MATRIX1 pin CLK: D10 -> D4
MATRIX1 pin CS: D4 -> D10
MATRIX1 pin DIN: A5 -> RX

★ ★ ★ ★ ★ ★ ★

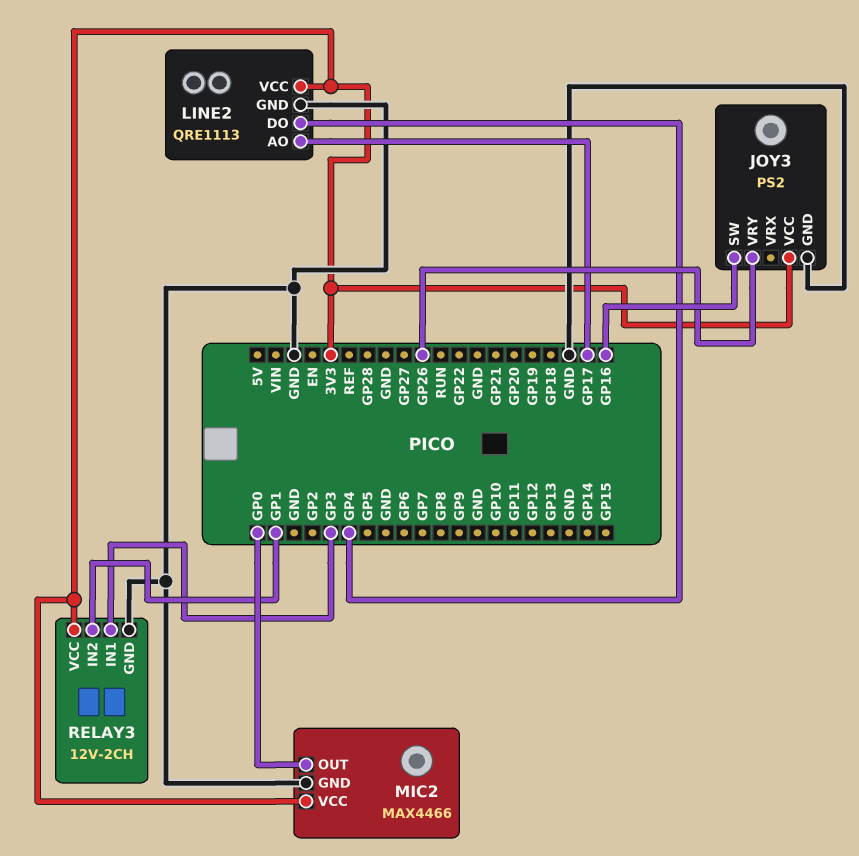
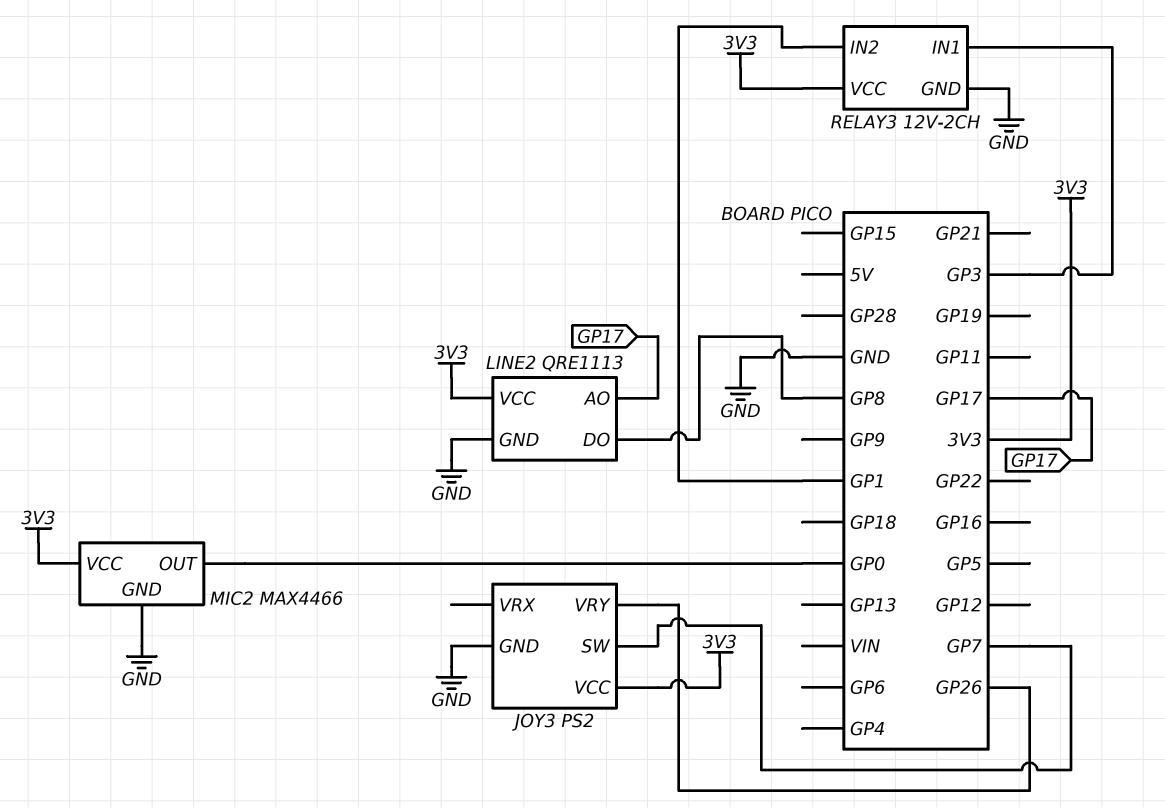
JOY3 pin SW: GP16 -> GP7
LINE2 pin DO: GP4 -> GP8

★ ★ ★ ★ ★ ★ ★

Out of the material above, output word for word the line with "MATRIX1 pin CLK: D10 -> D4", the line with "MATRIX1 pin DIN: A5 -> RX", and all lines between them, with nothing else.

MATRIX1 pin CLK: D10 -> D4
MATRIX1 pin CS: D4 -> D10
MATRIX1 pin DIN: A5 -> RX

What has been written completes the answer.